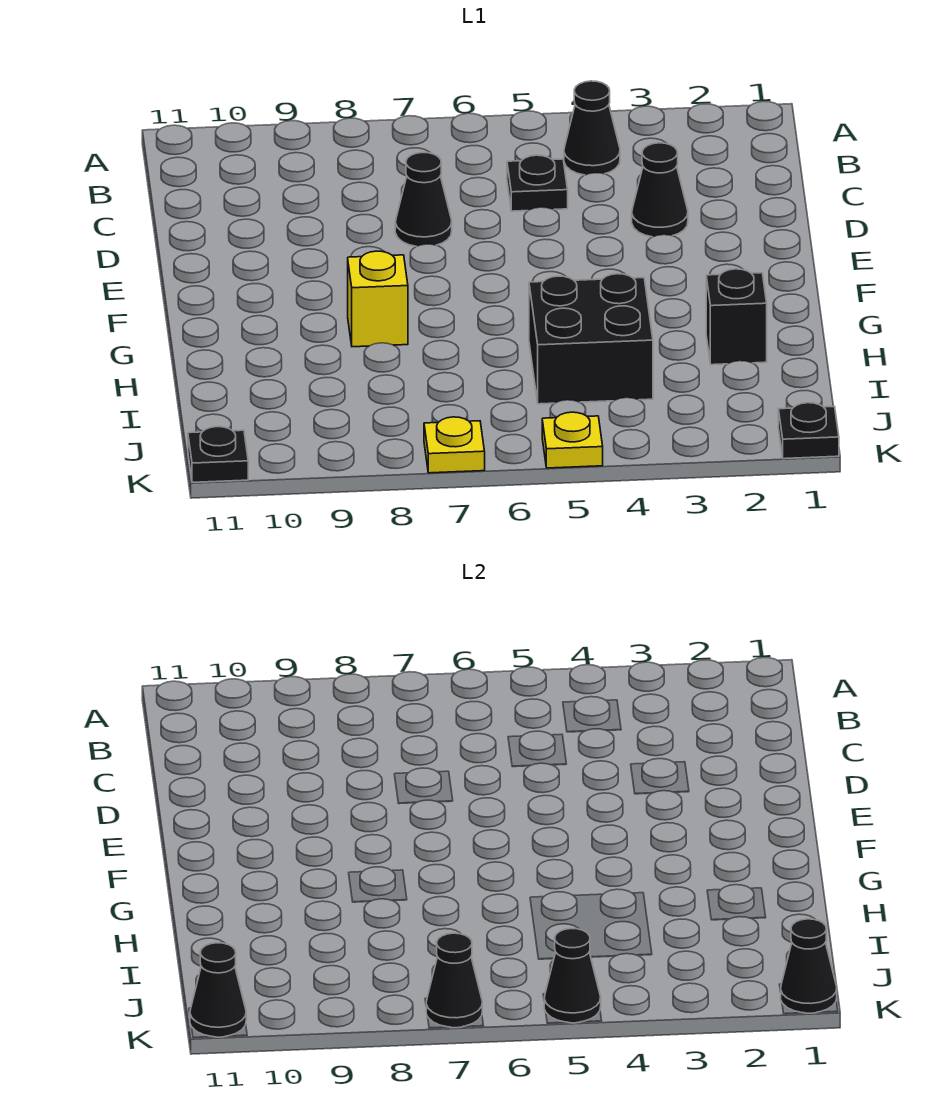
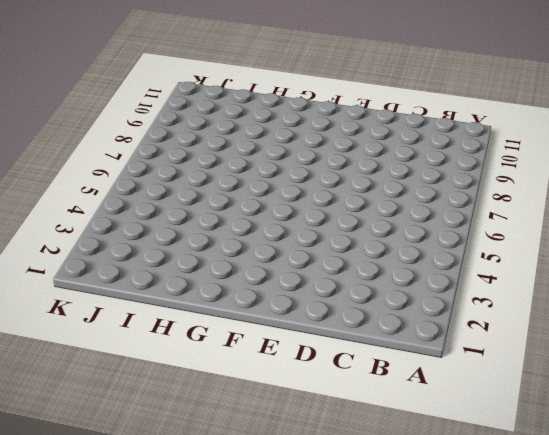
none -> black cone B4 level 1
none -> black plate C5 level 1
none -> black cone D3 level 1

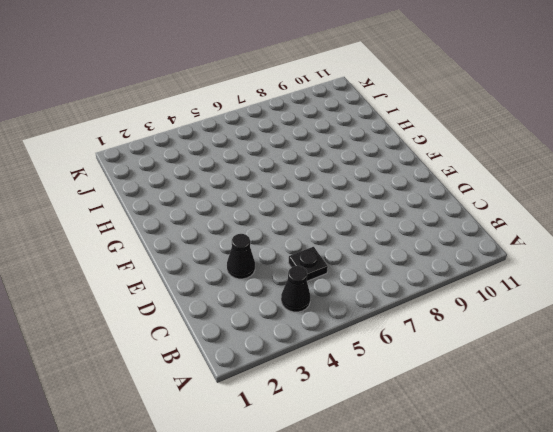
none -> black cone D7 level 1
none -> yellow brick G8 level 1
none -> black brick H2 level 1

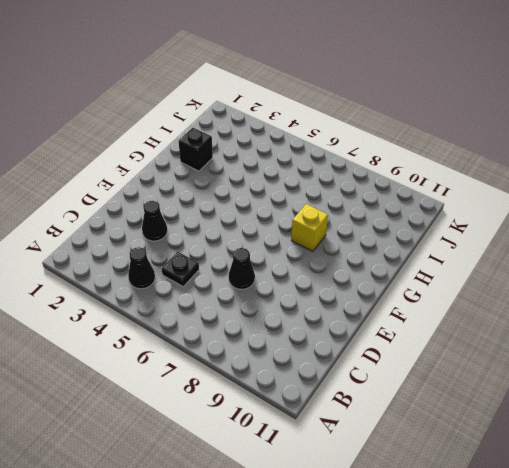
none -> black brick H4:I5 level 1
none -> black plate K1 level 1
none -> yellow plate K5 level 1

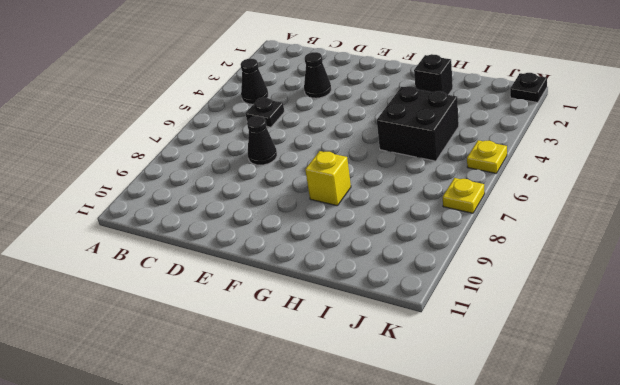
none -> black plate K11 level 1
none -> black cone K1 level 2
none -> black cone K5 level 2

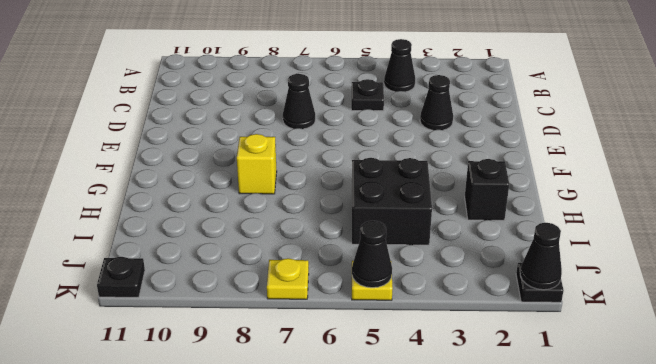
none -> black cone K7 level 2
none -> black cone K11 level 2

- **Task brief**: Return exactly the lines running from the line with "none -> yellow brick G8 level 1" through the final line of the listing. Leave the pictures out.

- **Solution to the problem**:
none -> yellow brick G8 level 1
none -> black brick H2 level 1

none -> black brick H4:I5 level 1
none -> black plate K1 level 1
none -> yellow plate K5 level 1

none -> black plate K11 level 1
none -> black cone K1 level 2
none -> black cone K5 level 2

none -> black cone K7 level 2
none -> black cone K11 level 2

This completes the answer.